Available data below:

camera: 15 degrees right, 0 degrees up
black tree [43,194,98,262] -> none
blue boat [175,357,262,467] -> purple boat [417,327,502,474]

End of Available data.
Available data below:

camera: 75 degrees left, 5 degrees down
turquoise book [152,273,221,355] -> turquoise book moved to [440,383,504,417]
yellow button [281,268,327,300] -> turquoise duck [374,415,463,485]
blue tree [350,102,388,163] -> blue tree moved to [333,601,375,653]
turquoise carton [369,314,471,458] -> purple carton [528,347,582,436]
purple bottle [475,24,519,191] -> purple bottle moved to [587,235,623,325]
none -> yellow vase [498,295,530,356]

End of Available data.
Available data below:

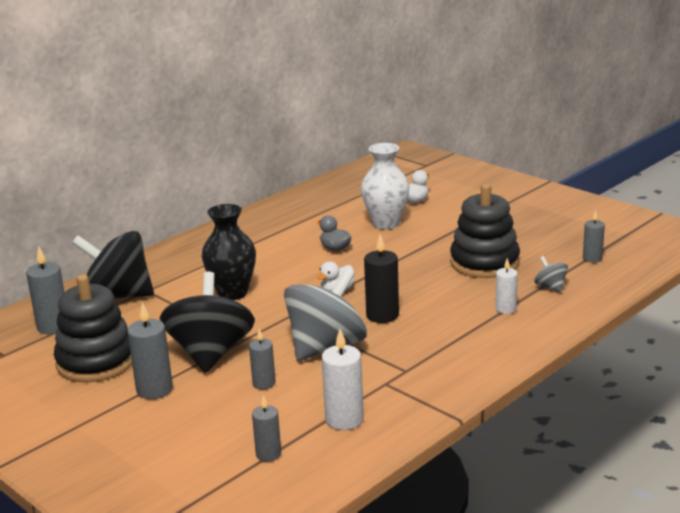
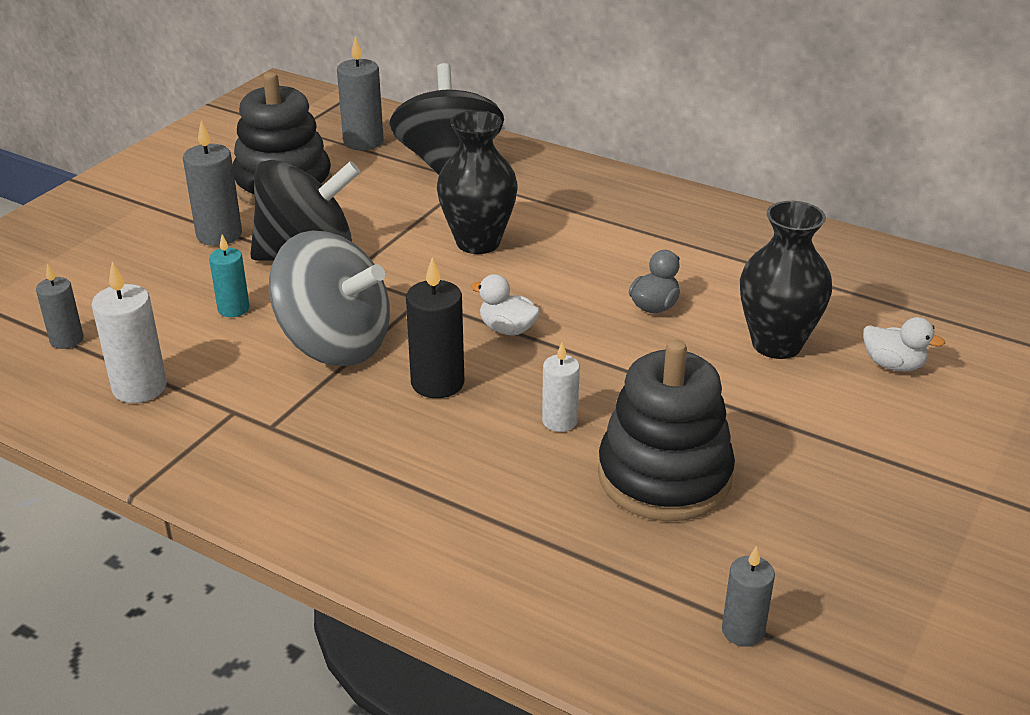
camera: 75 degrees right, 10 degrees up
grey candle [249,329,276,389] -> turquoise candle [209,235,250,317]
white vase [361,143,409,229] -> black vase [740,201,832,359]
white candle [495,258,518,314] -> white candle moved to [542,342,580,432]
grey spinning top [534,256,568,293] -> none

End of Available data.

> [Directions for this task]:
The stretch of entries above that starts with the line containing "grey candle [249,329,276,389]" and goes on through the line containing "grey spinning top [534,256,568,293] -> none" is to be transcribed exactly, and no other line is to be transcribed.

> [Result for this task]:
grey candle [249,329,276,389] -> turquoise candle [209,235,250,317]
white vase [361,143,409,229] -> black vase [740,201,832,359]
white candle [495,258,518,314] -> white candle moved to [542,342,580,432]
grey spinning top [534,256,568,293] -> none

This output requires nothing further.